• **BRIEF**: The records that follow are to be copied word for word. Pictures should be omitted.

• **TASK DATA**:
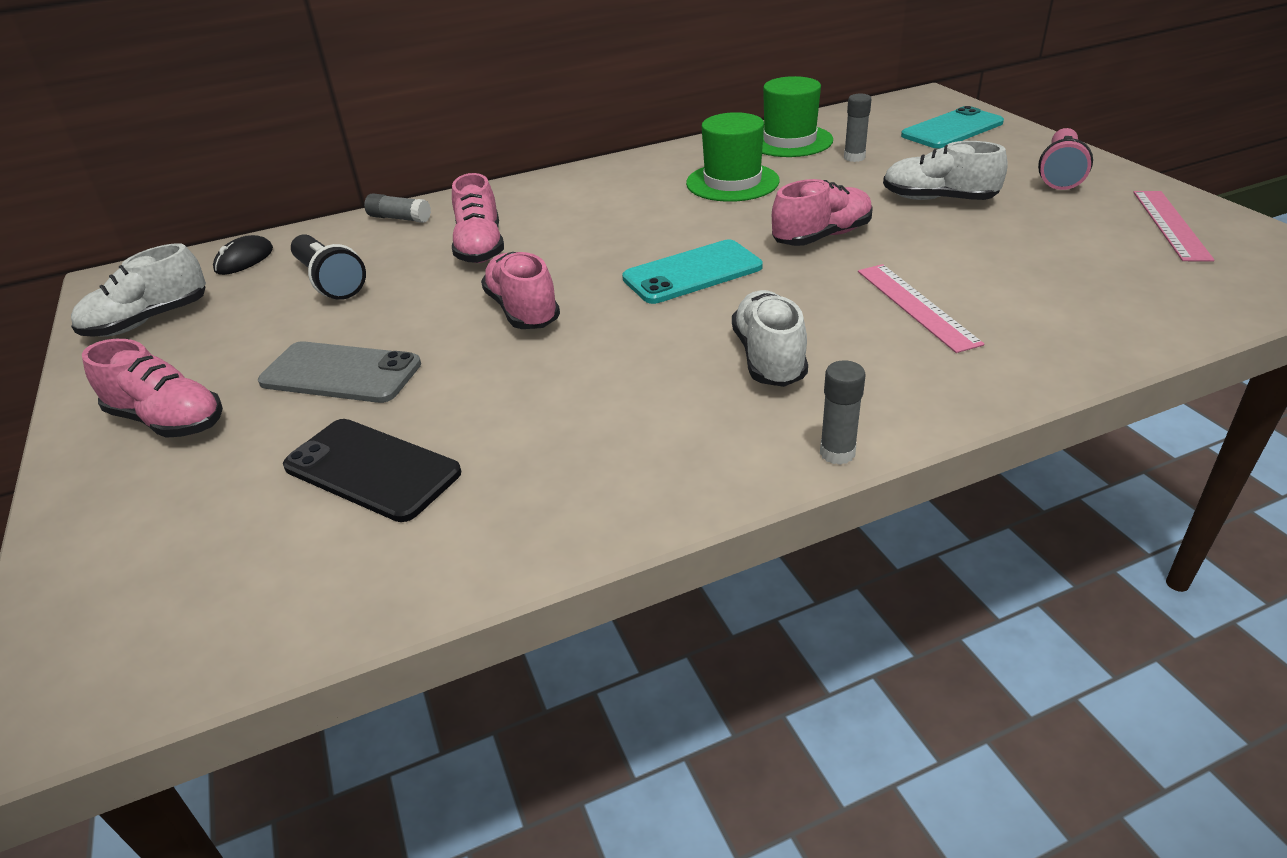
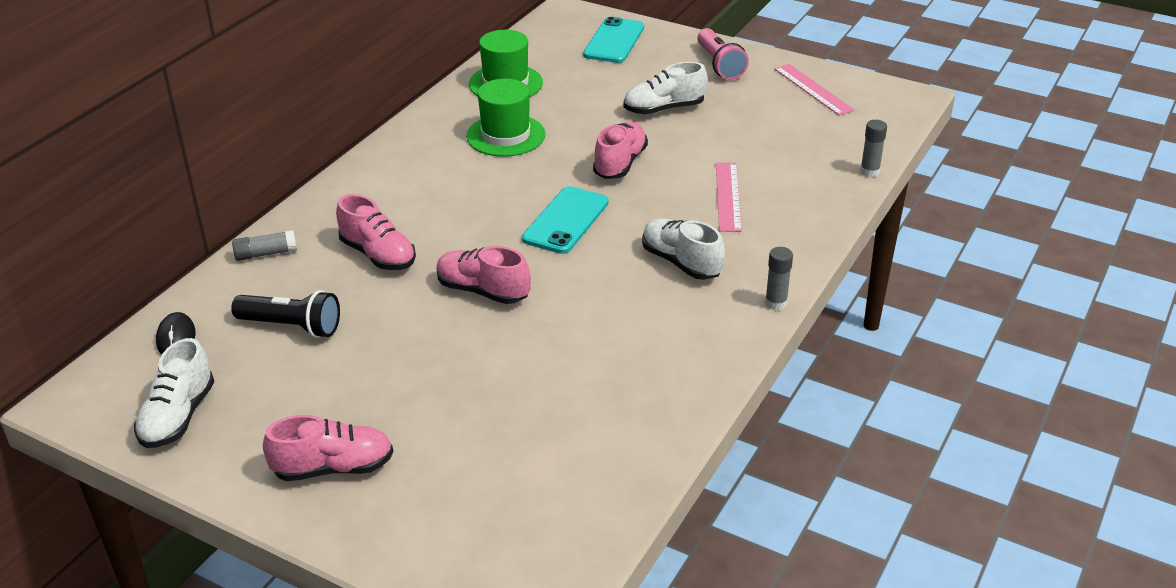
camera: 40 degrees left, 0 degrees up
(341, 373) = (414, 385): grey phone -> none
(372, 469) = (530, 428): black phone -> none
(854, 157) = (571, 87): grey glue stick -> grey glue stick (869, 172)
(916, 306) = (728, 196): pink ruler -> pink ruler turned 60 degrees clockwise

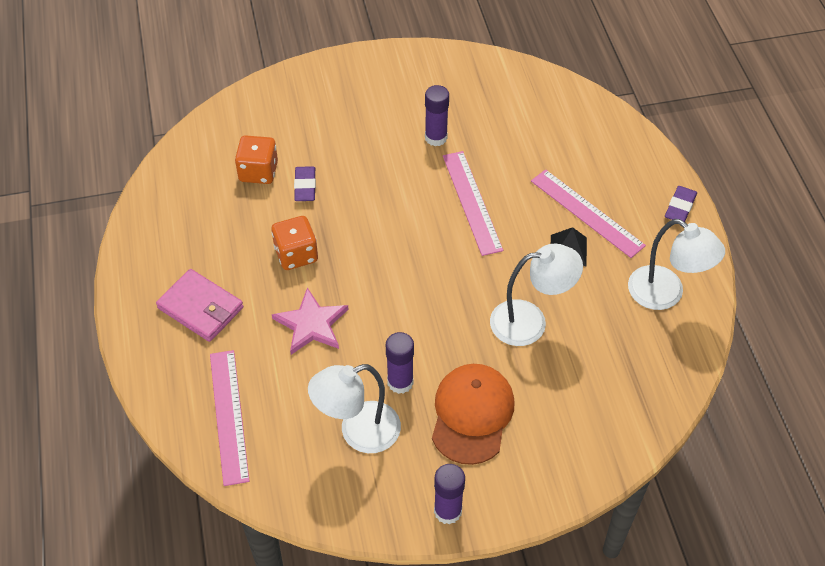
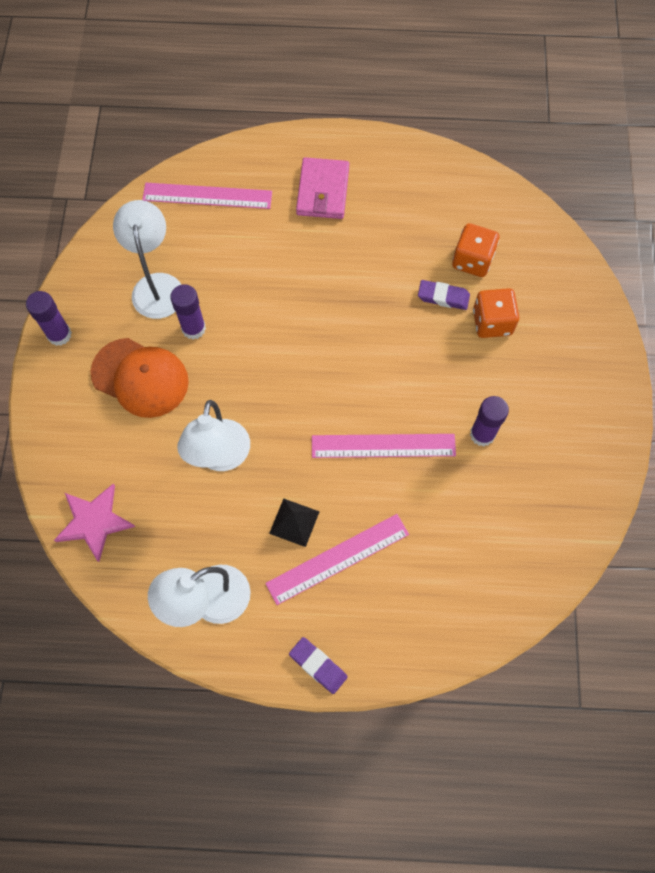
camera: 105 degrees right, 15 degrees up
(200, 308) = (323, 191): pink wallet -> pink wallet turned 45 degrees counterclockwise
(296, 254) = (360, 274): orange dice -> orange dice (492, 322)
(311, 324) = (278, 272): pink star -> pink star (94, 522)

• **RESPONSE TO THE EXERCISE**:
camera: 40 degrees left, 0 degrees up
(341, 373) = (414, 385): grey phone -> none
(372, 469) = (530, 428): black phone -> none
(854, 157) = (571, 87): grey glue stick -> grey glue stick (869, 172)
(916, 306) = (728, 196): pink ruler -> pink ruler turned 60 degrees clockwise

camera: 105 degrees right, 15 degrees up
(200, 308) = (323, 191): pink wallet -> pink wallet turned 45 degrees counterclockwise
(296, 254) = (360, 274): orange dice -> orange dice (492, 322)
(311, 324) = (278, 272): pink star -> pink star (94, 522)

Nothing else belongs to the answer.